WHAT YOU SHOULD DO: Print exactly the lines starting at the one that contains "Console 5: [666,311,912,453]" and ending at the last line of the listing below.

SOURCE MATERIAL:

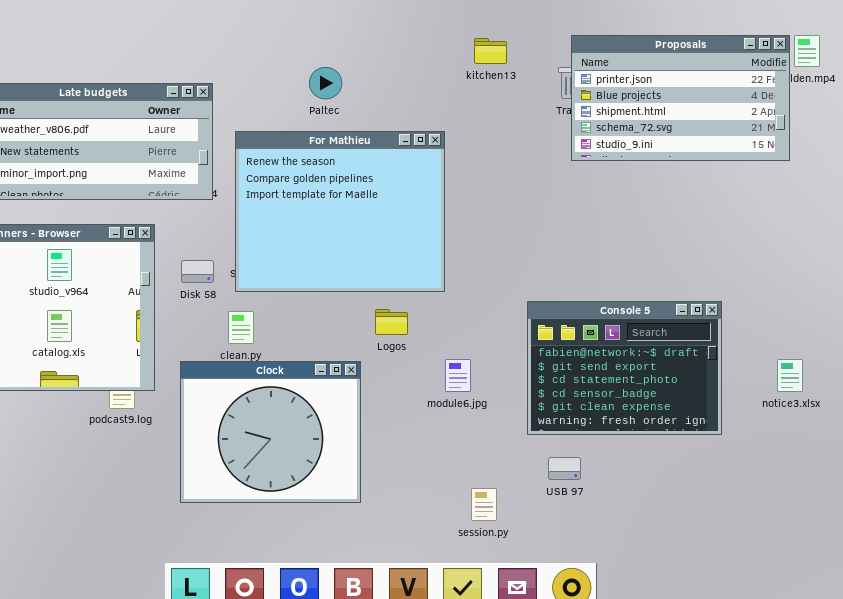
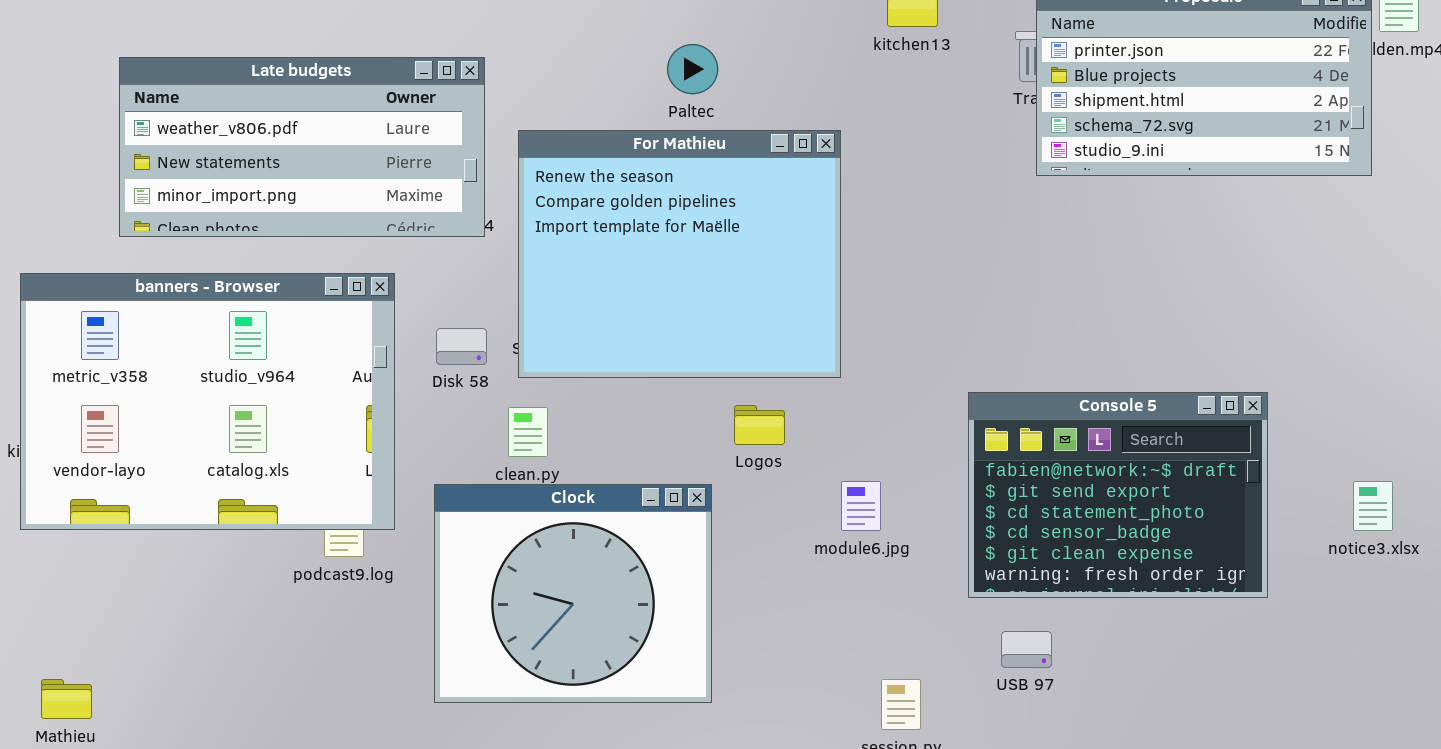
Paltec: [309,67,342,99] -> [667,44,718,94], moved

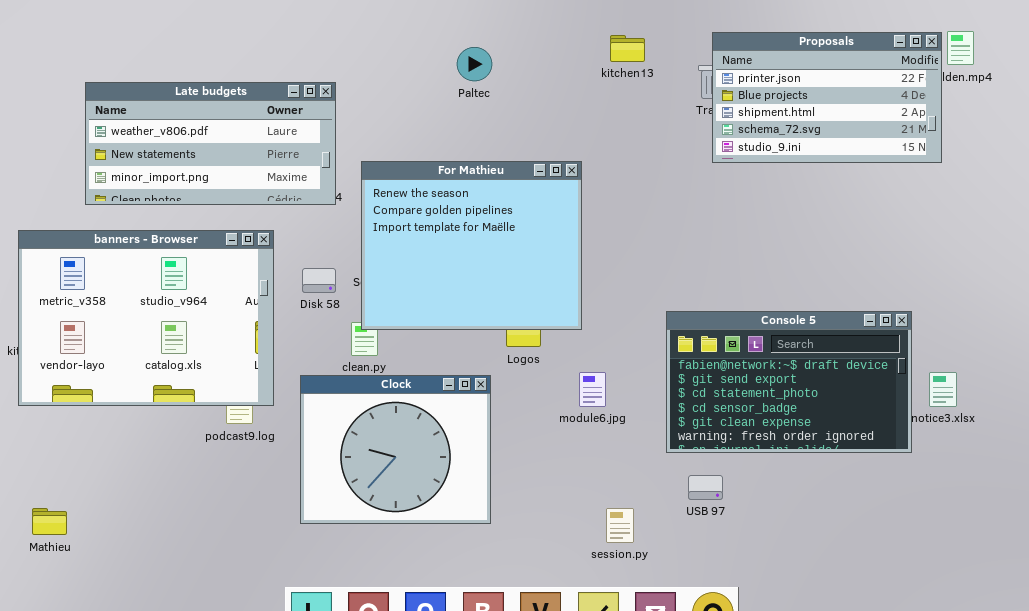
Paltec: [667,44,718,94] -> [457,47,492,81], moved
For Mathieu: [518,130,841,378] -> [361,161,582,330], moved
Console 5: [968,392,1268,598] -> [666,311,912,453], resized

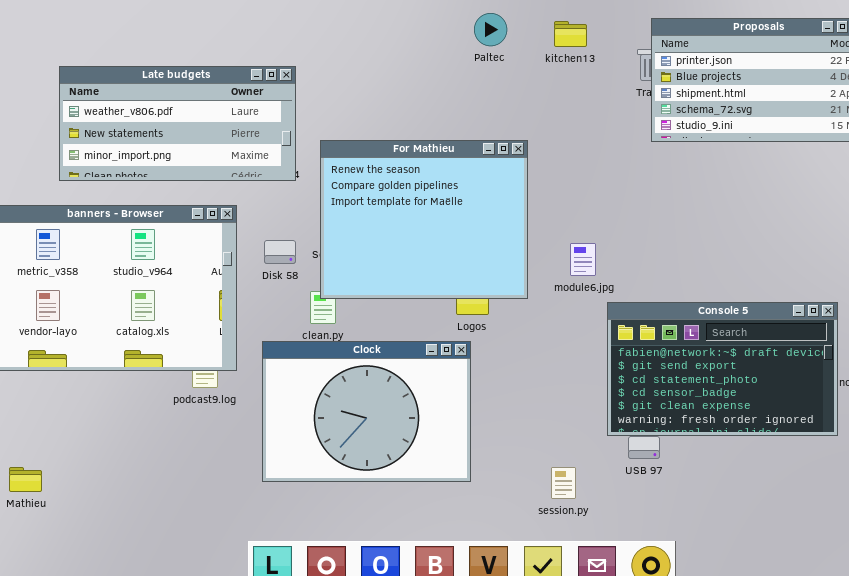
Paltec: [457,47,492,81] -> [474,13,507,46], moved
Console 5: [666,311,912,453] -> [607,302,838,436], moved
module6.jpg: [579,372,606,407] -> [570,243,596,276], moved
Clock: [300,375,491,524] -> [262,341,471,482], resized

SOLUTION TO THIS TASK:
Console 5: [666,311,912,453] -> [607,302,838,436], moved
module6.jpg: [579,372,606,407] -> [570,243,596,276], moved
Clock: [300,375,491,524] -> [262,341,471,482], resized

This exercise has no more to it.